Colored object listings

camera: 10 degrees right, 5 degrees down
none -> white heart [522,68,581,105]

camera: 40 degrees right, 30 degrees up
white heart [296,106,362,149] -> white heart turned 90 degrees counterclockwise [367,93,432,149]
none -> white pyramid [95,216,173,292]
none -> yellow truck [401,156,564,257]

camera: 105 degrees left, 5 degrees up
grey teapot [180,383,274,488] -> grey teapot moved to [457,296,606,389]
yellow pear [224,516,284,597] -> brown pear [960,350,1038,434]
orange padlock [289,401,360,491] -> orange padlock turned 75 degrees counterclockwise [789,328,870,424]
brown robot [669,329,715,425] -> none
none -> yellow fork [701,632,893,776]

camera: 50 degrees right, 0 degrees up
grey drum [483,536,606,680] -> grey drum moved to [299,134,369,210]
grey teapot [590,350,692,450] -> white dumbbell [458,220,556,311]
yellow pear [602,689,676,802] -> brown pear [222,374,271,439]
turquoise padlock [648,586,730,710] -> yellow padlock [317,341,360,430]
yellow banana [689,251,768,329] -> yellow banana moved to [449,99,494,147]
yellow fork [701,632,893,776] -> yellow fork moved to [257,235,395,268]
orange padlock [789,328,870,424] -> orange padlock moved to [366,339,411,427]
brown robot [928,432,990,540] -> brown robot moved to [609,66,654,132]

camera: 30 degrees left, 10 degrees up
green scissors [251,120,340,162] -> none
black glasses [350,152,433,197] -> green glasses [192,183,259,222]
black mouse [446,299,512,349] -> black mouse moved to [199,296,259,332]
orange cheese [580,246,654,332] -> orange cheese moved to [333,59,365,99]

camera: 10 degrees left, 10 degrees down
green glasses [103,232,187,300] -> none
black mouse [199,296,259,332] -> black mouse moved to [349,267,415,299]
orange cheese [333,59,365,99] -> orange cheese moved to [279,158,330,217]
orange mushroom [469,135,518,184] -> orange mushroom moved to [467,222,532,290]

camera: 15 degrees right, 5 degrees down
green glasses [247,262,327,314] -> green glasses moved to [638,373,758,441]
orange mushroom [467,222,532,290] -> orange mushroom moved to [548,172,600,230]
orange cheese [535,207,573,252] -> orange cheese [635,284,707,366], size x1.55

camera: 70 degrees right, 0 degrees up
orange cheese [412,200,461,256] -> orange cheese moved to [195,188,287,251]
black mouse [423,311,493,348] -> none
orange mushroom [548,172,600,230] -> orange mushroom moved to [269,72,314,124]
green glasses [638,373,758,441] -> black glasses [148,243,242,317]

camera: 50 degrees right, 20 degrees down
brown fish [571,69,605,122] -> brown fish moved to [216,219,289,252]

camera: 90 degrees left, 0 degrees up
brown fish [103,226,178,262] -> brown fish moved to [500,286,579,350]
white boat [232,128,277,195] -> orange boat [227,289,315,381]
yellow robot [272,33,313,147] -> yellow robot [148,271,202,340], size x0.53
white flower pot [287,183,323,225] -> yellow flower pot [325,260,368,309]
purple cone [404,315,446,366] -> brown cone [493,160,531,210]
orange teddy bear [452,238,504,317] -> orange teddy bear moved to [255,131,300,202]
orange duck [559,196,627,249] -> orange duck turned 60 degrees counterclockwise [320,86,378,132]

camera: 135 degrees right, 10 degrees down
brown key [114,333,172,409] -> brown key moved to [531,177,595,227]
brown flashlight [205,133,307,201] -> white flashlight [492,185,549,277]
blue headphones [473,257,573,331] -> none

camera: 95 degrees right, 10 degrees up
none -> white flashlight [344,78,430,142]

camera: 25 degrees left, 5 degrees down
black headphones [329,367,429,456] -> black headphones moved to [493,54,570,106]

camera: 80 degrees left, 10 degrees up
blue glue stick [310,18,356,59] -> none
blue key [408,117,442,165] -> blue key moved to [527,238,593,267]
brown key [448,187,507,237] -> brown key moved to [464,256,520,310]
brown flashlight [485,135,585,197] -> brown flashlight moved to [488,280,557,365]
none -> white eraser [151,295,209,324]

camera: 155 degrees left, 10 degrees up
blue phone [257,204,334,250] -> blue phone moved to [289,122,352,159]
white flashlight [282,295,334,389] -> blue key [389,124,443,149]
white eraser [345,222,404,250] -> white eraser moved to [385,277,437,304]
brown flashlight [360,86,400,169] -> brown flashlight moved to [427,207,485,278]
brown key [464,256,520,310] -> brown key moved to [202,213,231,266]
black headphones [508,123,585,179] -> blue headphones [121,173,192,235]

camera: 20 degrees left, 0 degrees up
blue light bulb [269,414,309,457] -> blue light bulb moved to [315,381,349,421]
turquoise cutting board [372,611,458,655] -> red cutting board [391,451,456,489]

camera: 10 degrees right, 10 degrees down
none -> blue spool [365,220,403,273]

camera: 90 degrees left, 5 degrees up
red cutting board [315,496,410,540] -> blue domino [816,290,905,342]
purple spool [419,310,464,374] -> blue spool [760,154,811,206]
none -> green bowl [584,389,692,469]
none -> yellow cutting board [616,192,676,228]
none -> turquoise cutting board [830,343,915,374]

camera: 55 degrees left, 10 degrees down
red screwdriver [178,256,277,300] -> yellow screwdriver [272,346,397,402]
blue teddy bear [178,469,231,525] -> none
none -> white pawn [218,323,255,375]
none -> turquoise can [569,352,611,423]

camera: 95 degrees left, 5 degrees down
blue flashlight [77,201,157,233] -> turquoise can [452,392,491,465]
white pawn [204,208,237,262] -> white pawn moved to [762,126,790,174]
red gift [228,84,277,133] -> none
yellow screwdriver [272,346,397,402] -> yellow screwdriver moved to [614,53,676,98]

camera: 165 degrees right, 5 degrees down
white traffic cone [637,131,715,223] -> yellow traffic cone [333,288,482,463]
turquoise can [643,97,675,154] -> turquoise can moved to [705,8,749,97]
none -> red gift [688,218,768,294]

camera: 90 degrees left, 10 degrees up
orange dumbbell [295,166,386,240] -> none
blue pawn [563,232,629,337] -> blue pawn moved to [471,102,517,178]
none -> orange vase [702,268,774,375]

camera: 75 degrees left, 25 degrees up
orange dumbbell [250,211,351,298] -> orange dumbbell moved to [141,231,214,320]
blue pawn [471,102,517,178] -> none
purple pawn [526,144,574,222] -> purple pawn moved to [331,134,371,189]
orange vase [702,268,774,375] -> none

* Task: Scan the records above for the word "counterclockwise". Copy each line that has it.

* Expected answer:
white heart [296,106,362,149] -> white heart turned 90 degrees counterclockwise [367,93,432,149]
orange padlock [289,401,360,491] -> orange padlock turned 75 degrees counterclockwise [789,328,870,424]
orange duck [559,196,627,249] -> orange duck turned 60 degrees counterclockwise [320,86,378,132]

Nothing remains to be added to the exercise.